Exercise requirements. In the records below, find the line with "cyan brick D7:D8", then retype it and every following line exactly, stopping after the line with "none -> blue brick B6 level 1". Leave the pictures out.

=== Begin Enclosure ===

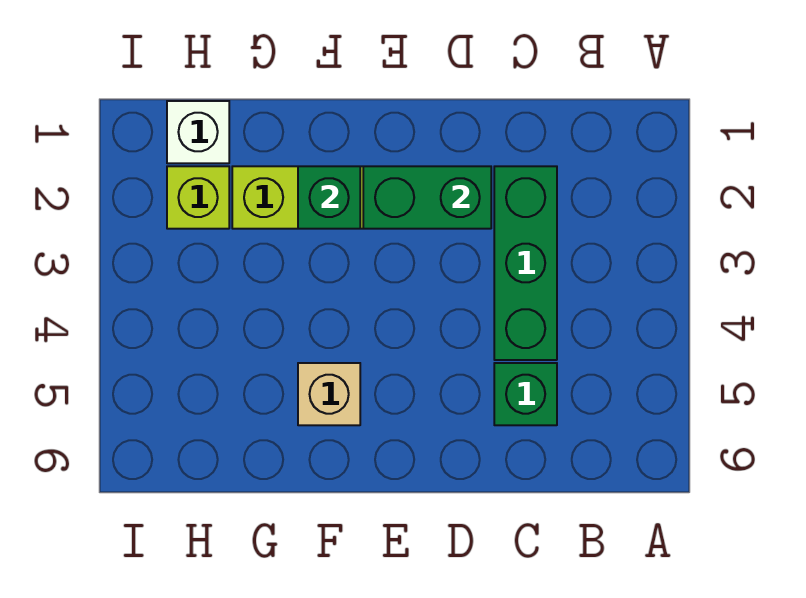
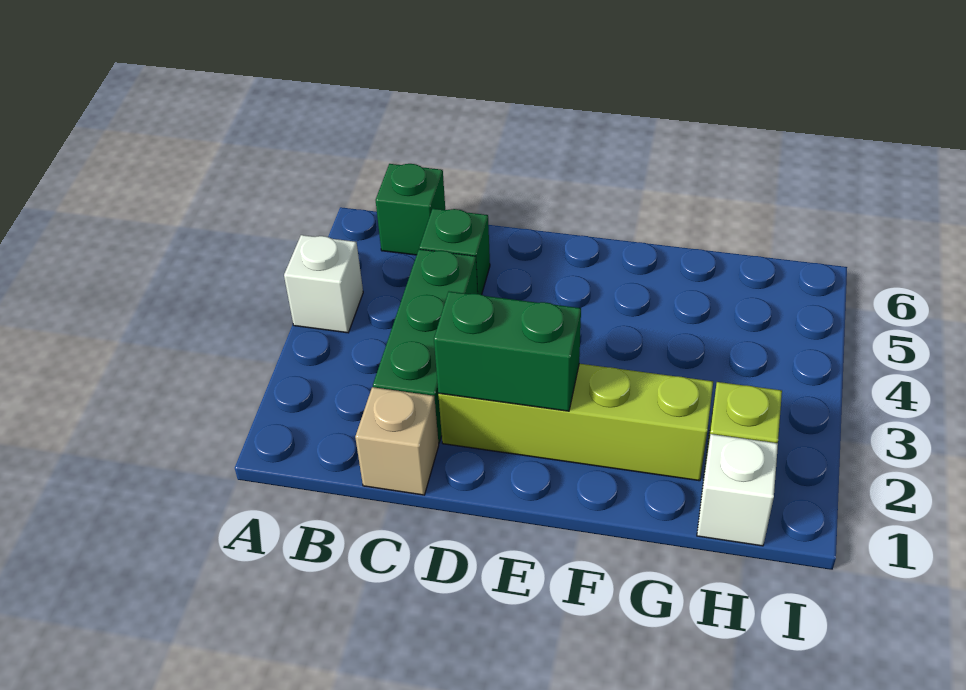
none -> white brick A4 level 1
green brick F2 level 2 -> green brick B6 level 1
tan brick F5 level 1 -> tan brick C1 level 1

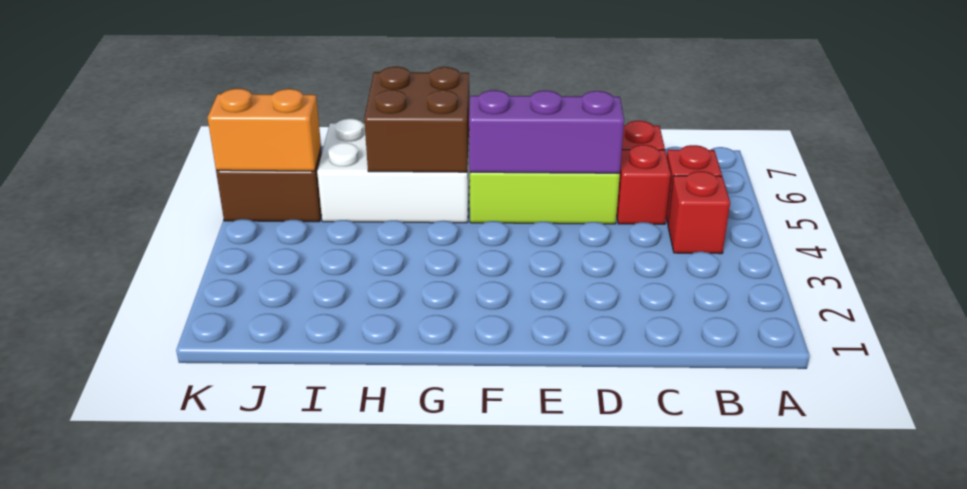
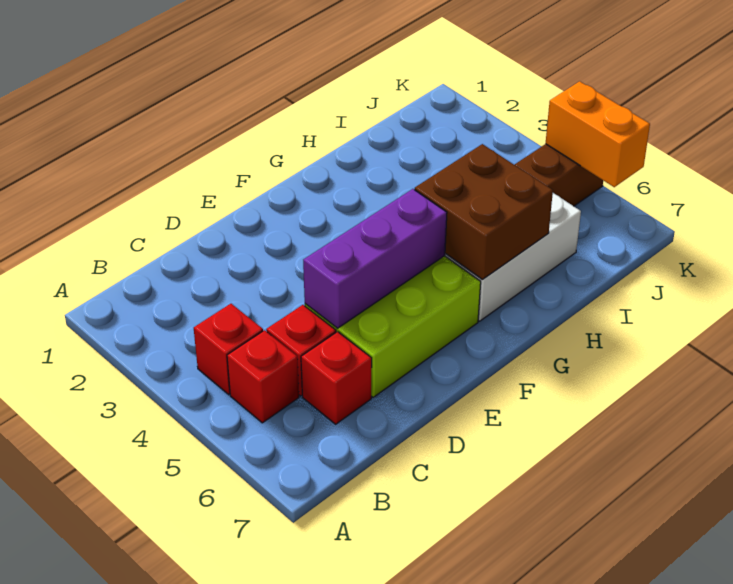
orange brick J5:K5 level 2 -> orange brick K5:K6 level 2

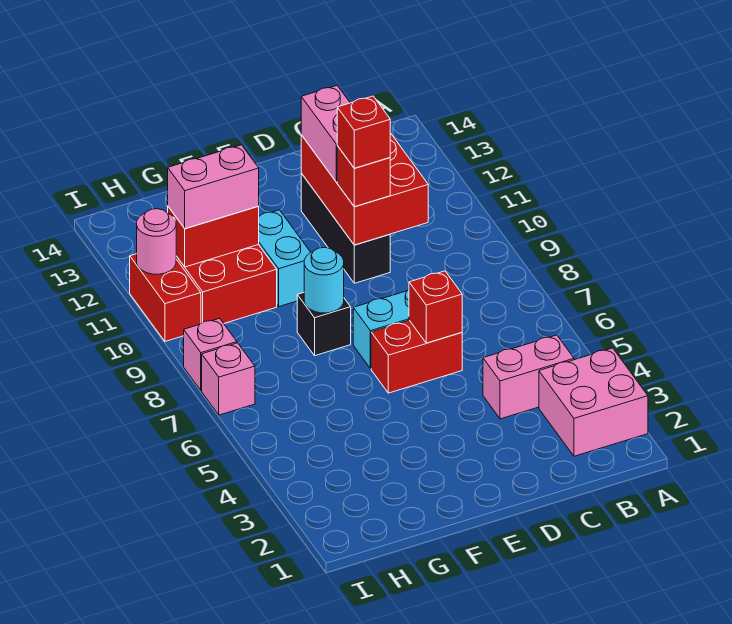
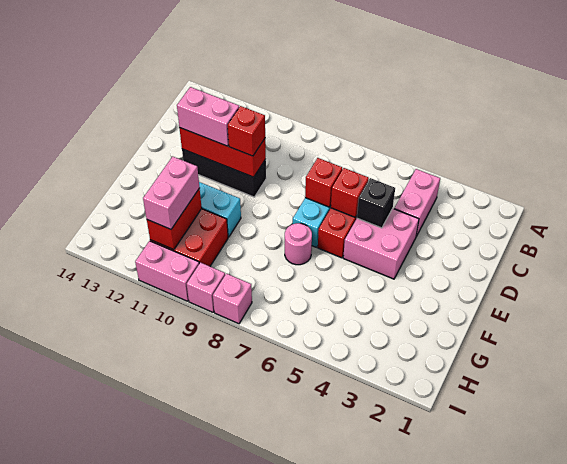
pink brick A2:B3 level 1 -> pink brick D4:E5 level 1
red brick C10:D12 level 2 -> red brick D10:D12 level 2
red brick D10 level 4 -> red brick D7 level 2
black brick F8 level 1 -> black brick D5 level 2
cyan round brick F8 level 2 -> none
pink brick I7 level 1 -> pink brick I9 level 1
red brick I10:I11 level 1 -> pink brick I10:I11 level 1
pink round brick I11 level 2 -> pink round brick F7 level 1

=== End Enclosure ===
=== Begin Enclosure ===

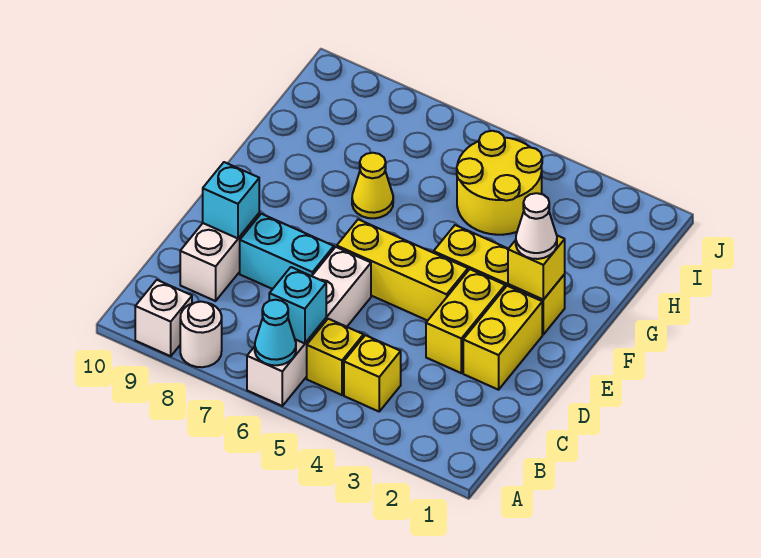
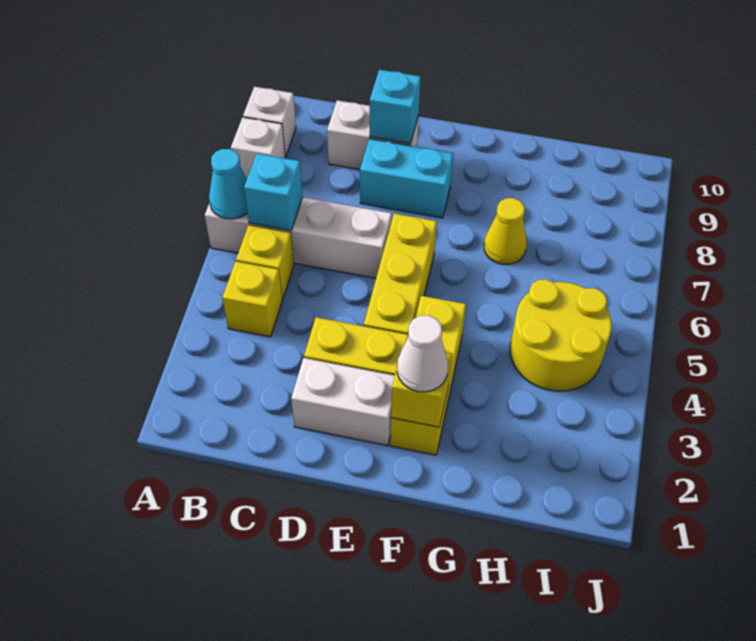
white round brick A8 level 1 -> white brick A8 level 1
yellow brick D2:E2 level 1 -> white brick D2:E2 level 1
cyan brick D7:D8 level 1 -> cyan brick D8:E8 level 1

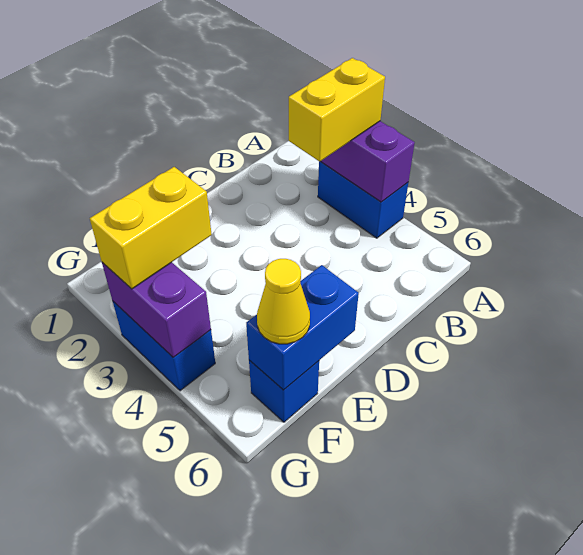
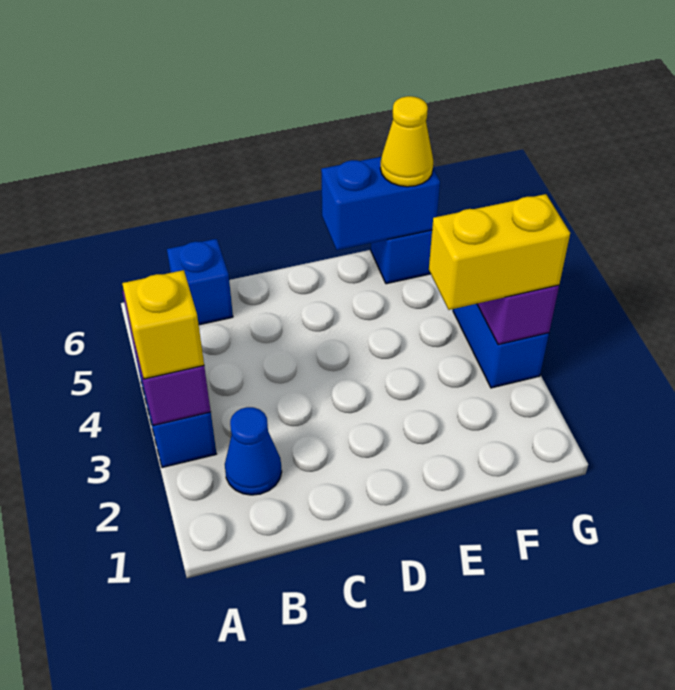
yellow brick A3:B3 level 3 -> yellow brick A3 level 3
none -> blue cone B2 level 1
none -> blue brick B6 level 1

=== End Enclosure ===

Exercise result.
cyan brick D7:D8 level 1 -> cyan brick D8:E8 level 1

yellow brick A3:B3 level 3 -> yellow brick A3 level 3
none -> blue cone B2 level 1
none -> blue brick B6 level 1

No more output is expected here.